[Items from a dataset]

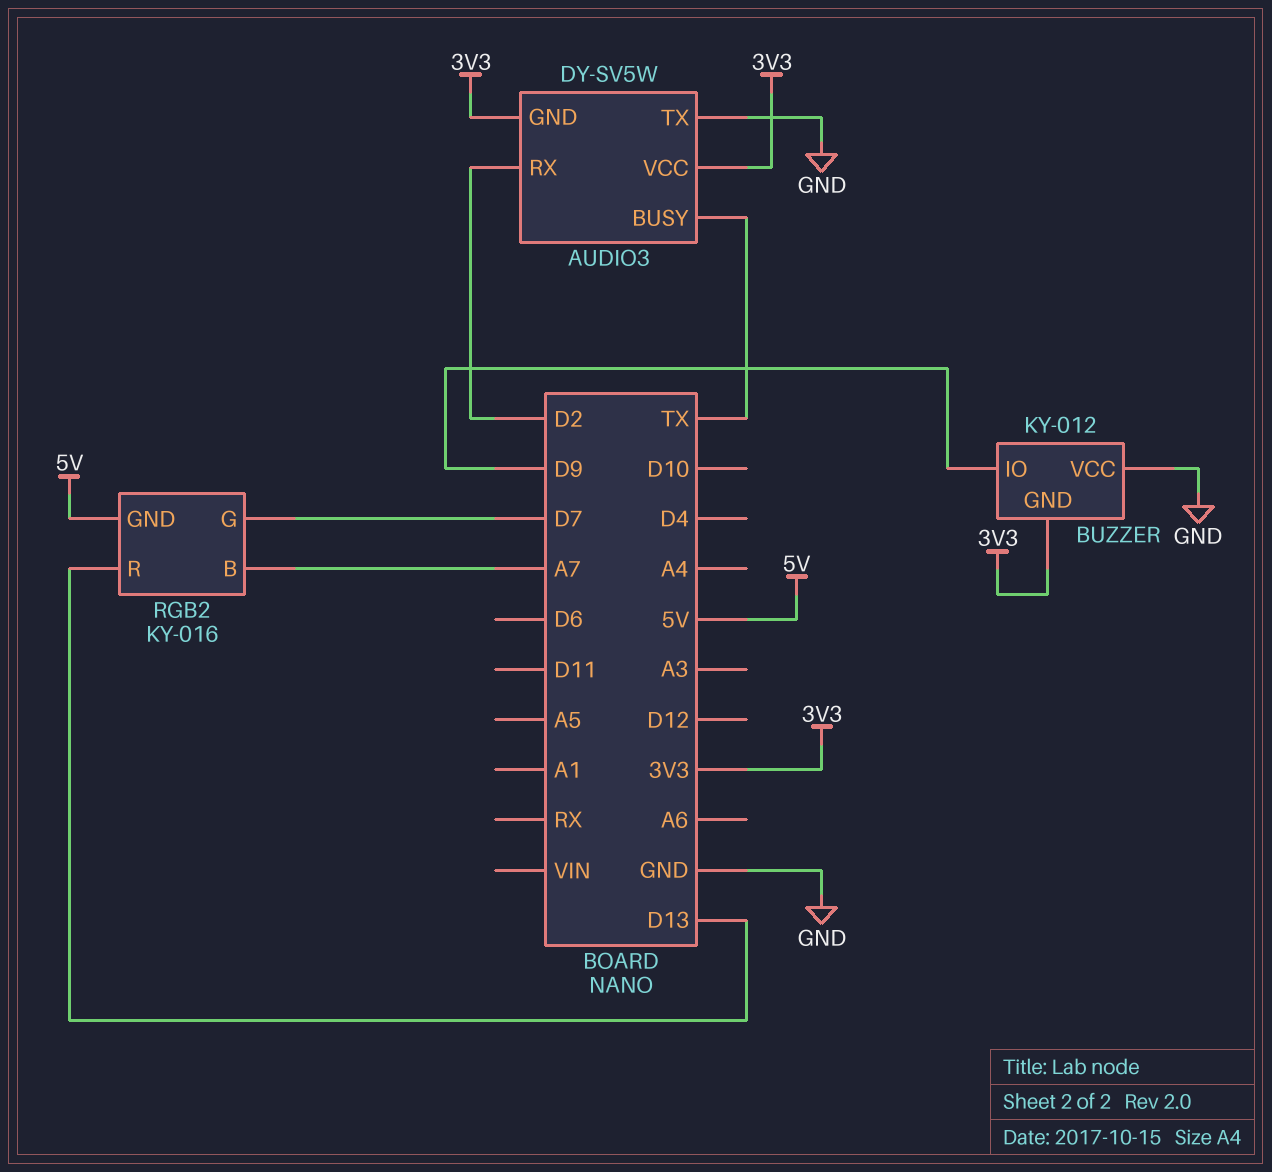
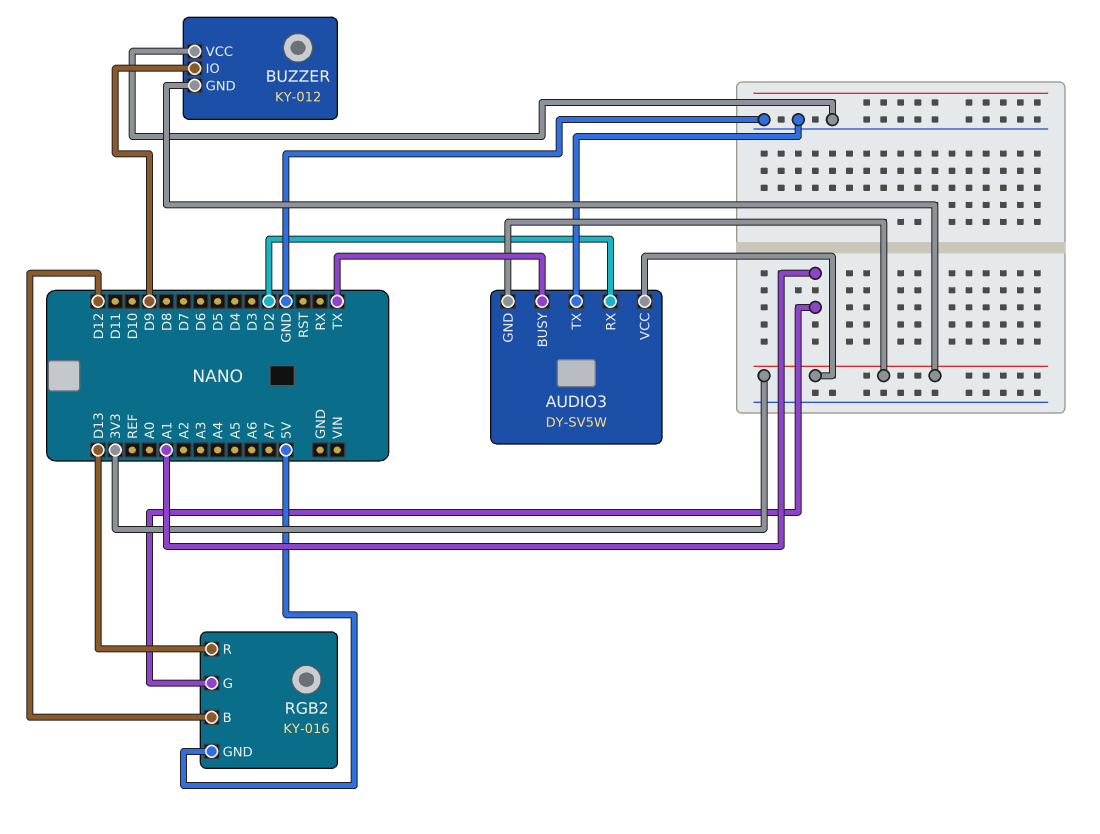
RGB2 pin B: A7 -> D12
RGB2 pin G: D7 -> A1

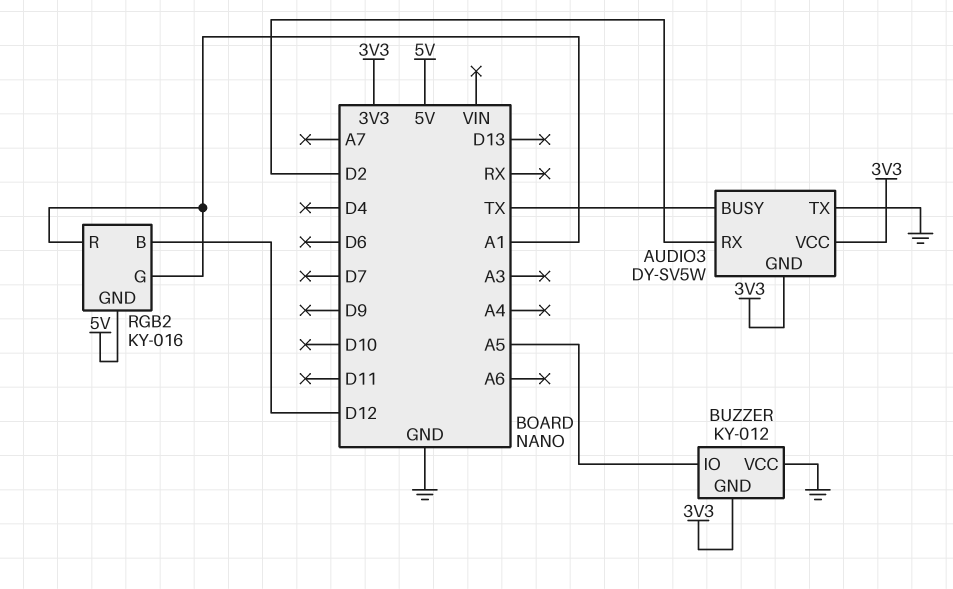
BUZZER pin IO: D9 -> A5
RGB2 pin R: D13 -> A1

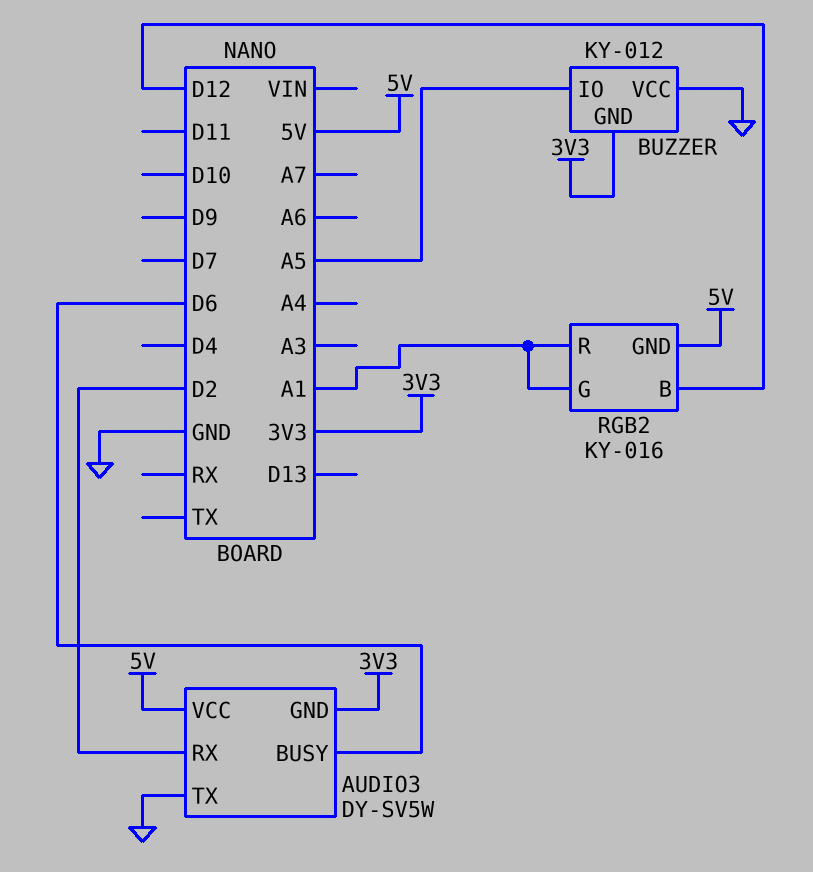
AUDIO3 pin BUSY: TX -> D6
AUDIO3 pin VCC: 3V3 -> 5V

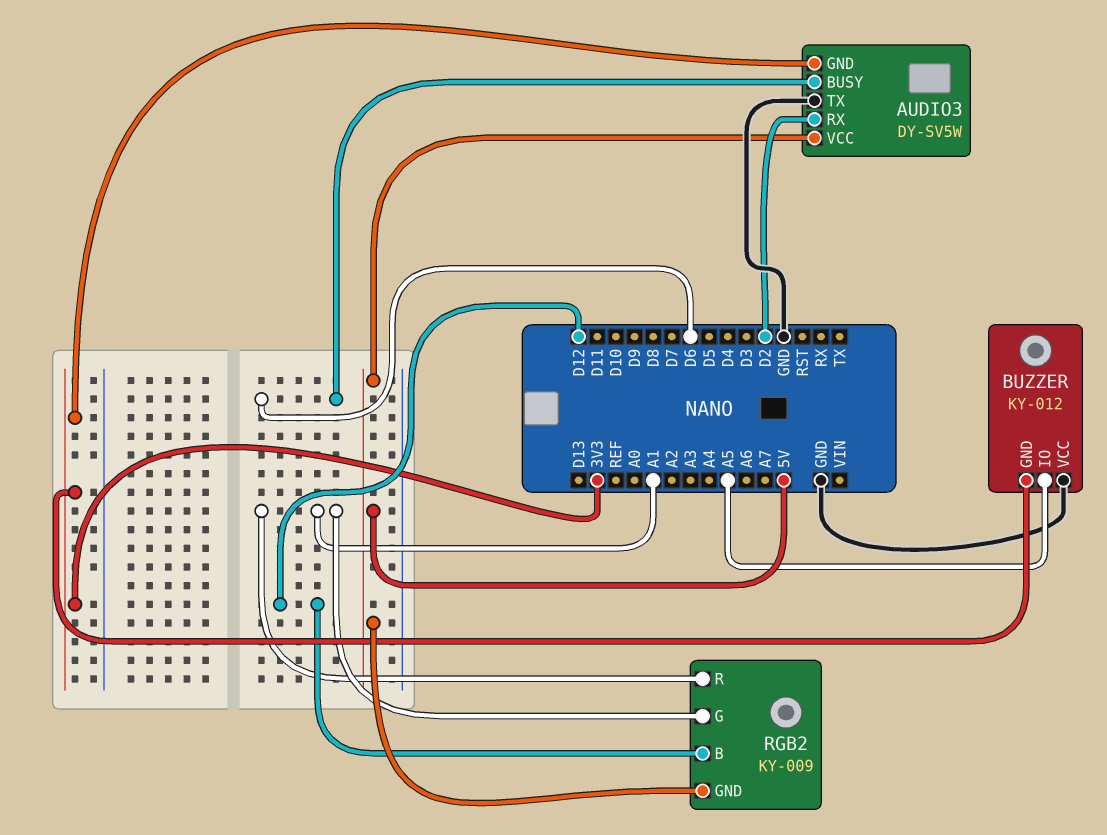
RGB2: KY-016 -> KY-009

**PROBLEM DESCRIPTION:**
Retype all the entries word for word; the pictures stay out.

**TASK RESULT:**
RGB2 pin B: A7 -> D12
RGB2 pin G: D7 -> A1

BUZZER pin IO: D9 -> A5
RGB2 pin R: D13 -> A1

AUDIO3 pin BUSY: TX -> D6
AUDIO3 pin VCC: 3V3 -> 5V

RGB2: KY-016 -> KY-009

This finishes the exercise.